### What you will do
Reproduce what is written in the records below exactly, and leave out the images.

### Information provided
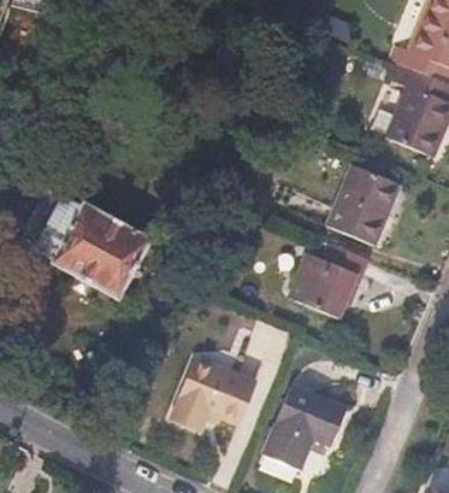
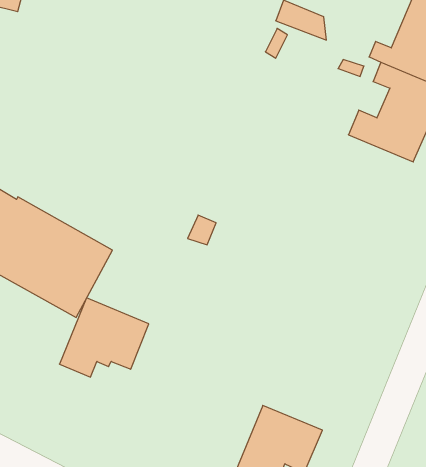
building: [325,164,400,246] -> none
building: [286,243,368,318] -> none
building: [171,357,254,430] -> [59,298,149,377]

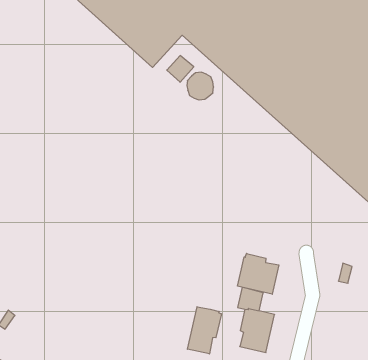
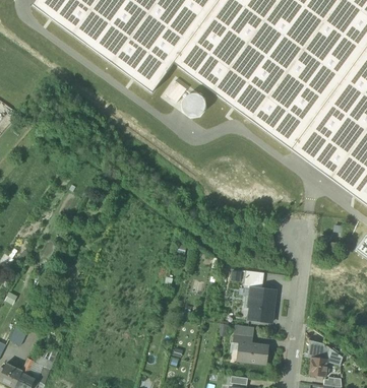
building: [238,253,279,294] -> none
building: [187,307,222,354] -> none

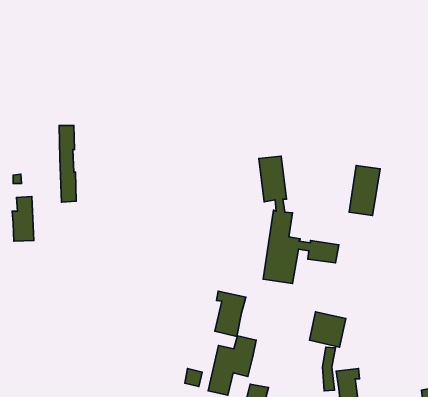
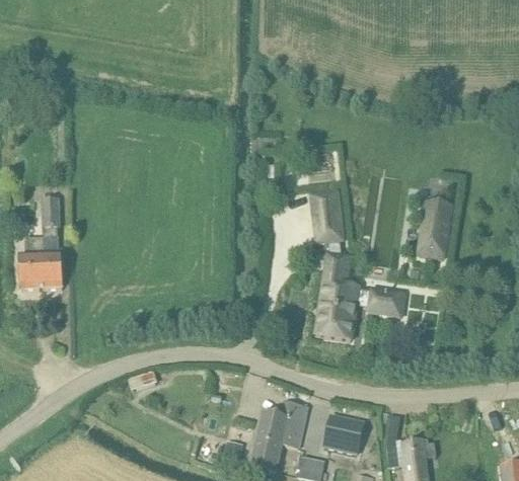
building: [59,126,76,202] -> [43,197,63,288]
building: [215,291,246,336] -> none
building: [310,312,346,347] -> [323,412,366,454]

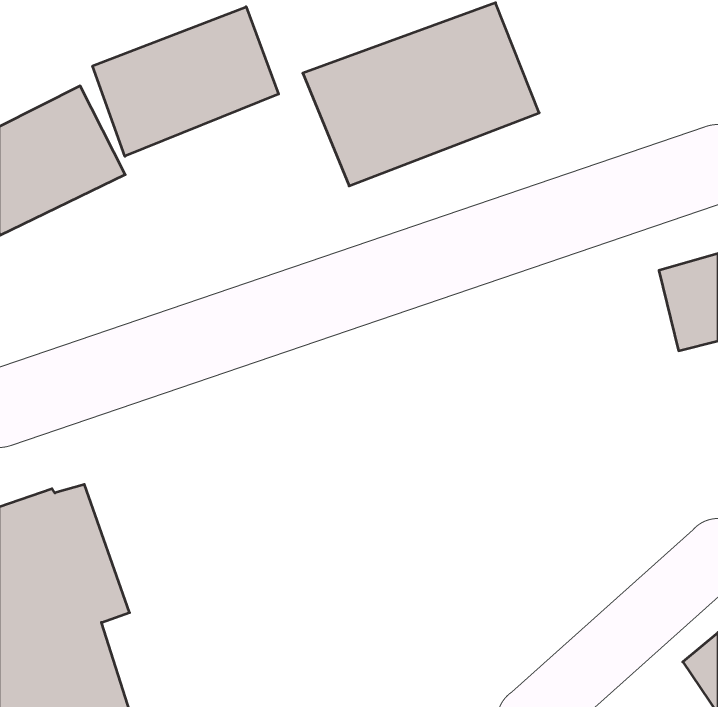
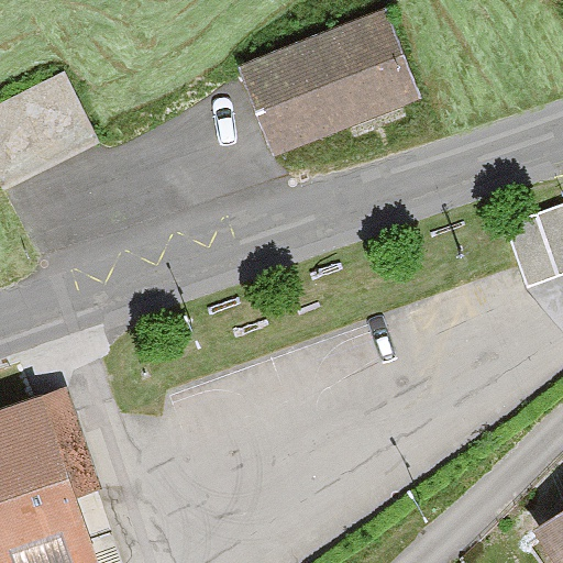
building: [93,7,279,156] -> none

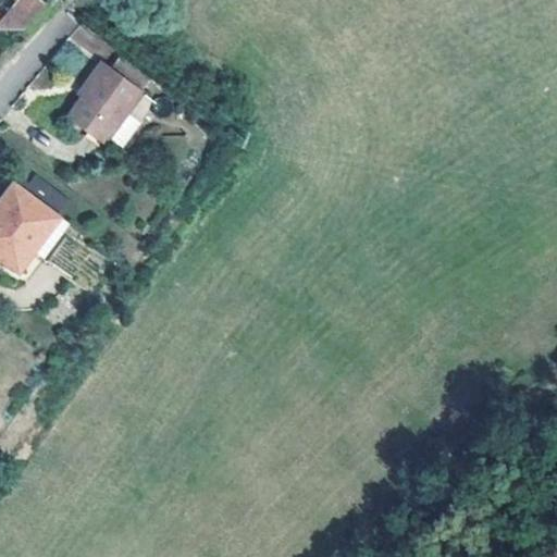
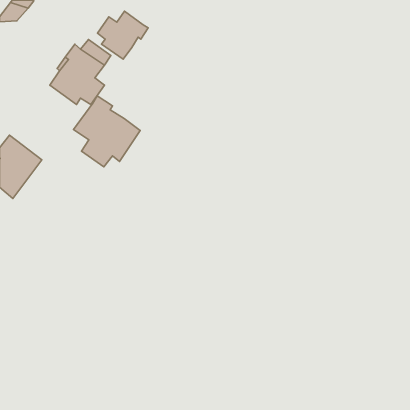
building: none -> [98,11,148,59]
building: none -> [73,96,140,167]

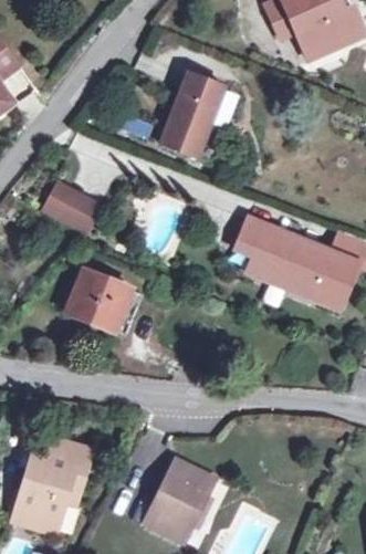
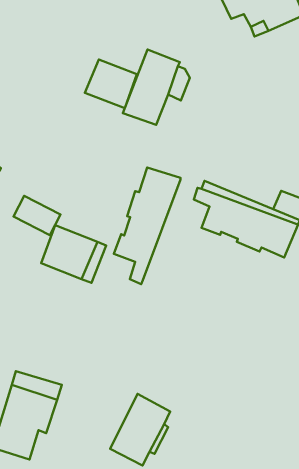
building: none -> [85,59,137,108]
building: [48,186,101,230] -> [13,196,61,235]
building: none -> [114,167,180,284]

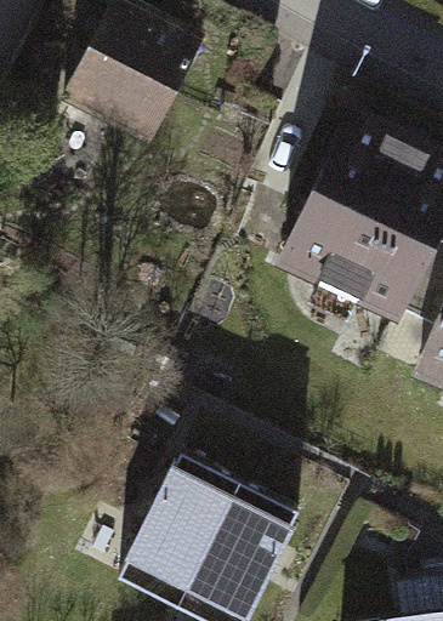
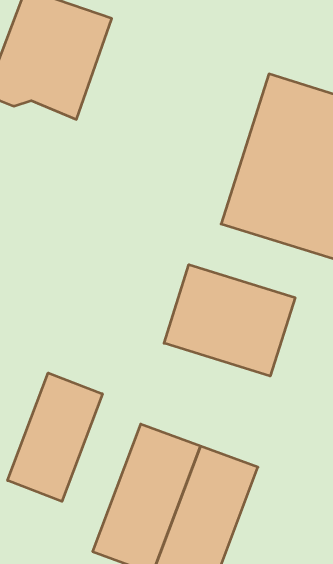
building: none -> [164,265,295,376]
building: none -> [8,373,102,501]

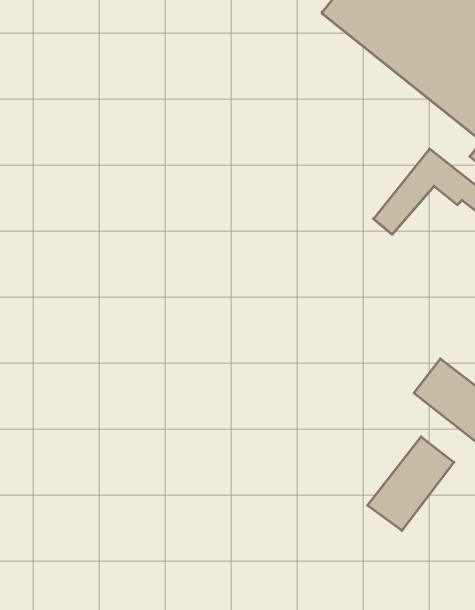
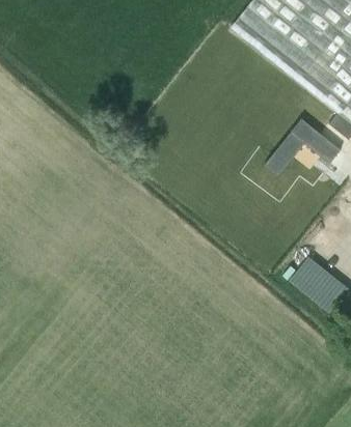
building: [368,437,454,531] -> none

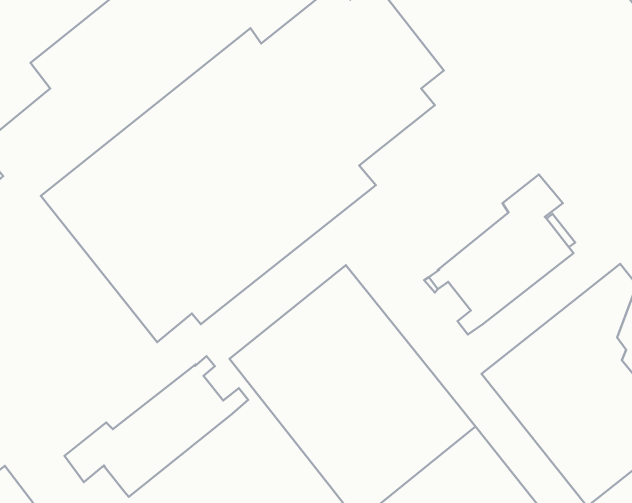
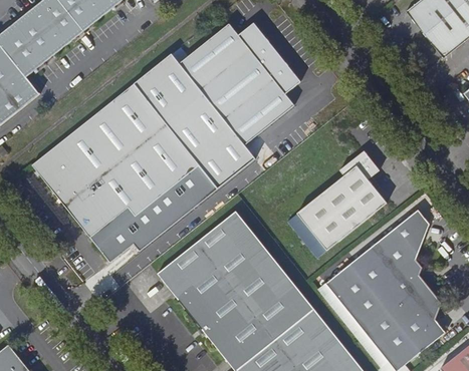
building: [65,356,248,497] -> none

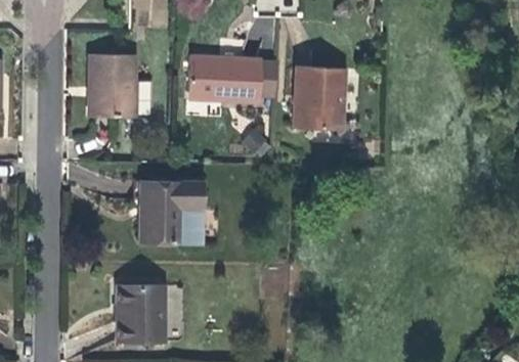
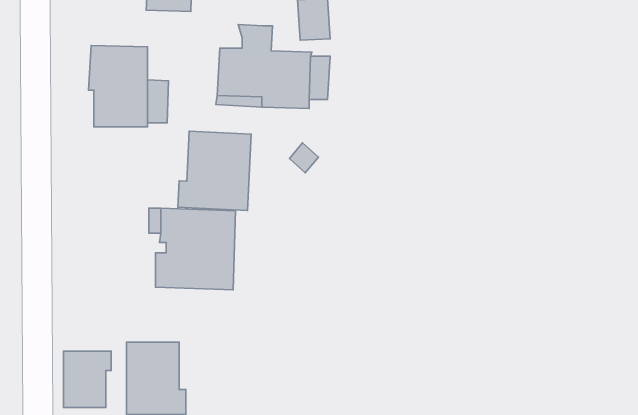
building: [295,65,345,130] -> none
building: none -> [178,131,251,210]
building: none -> [63,351,111,408]

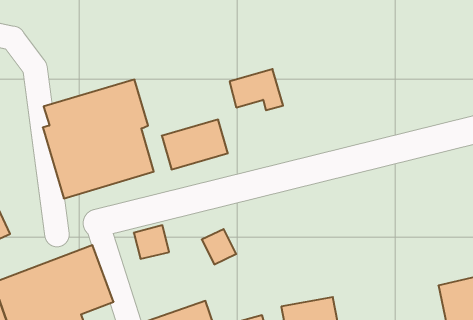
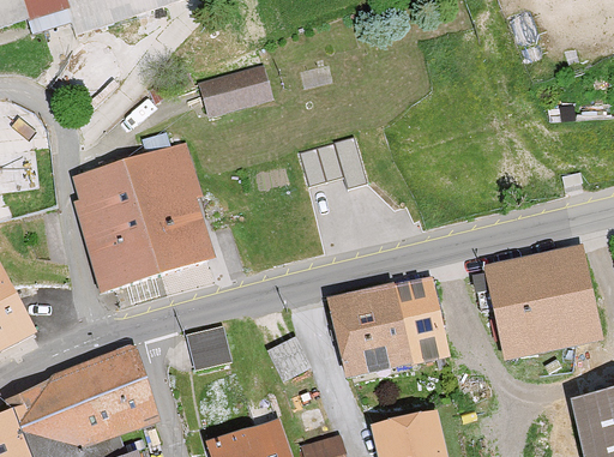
building: [162,120,228,169] -> [193,56,276,119]
building: none -> [484,249,598,360]
building: none -> [326,276,447,378]

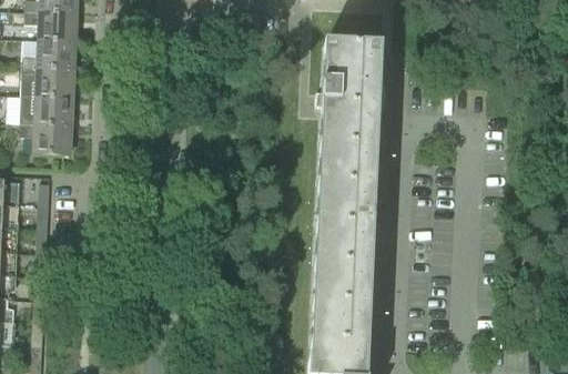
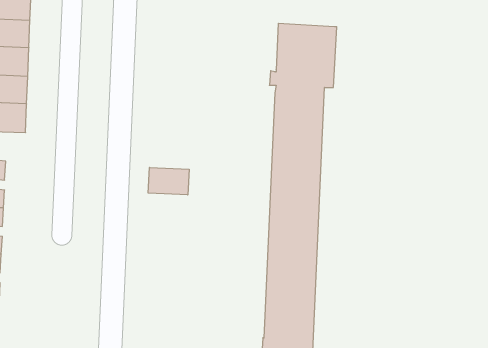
building: none -> [148,167,189,195]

### Worked solution
building: [325,164,400,246] -> none
building: [286,243,368,318] -> none
building: [171,357,254,430] -> [59,298,149,377]

building: [238,253,279,294] -> none
building: [187,307,222,354] -> none

building: [59,126,76,202] -> [43,197,63,288]
building: [215,291,246,336] -> none
building: [310,312,346,347] -> [323,412,366,454]

building: [93,7,279,156] -> none

building: none -> [98,11,148,59]
building: none -> [73,96,140,167]

building: none -> [85,59,137,108]
building: [48,186,101,230] -> [13,196,61,235]
building: none -> [114,167,180,284]

building: none -> [164,265,295,376]
building: none -> [8,373,102,501]

building: [368,437,454,531] -> none

building: [65,356,248,497] -> none

building: [295,65,345,130] -> none
building: none -> [178,131,251,210]
building: none -> [63,351,111,408]

building: [162,120,228,169] -> [193,56,276,119]
building: none -> [484,249,598,360]
building: none -> [326,276,447,378]

building: none -> [148,167,189,195]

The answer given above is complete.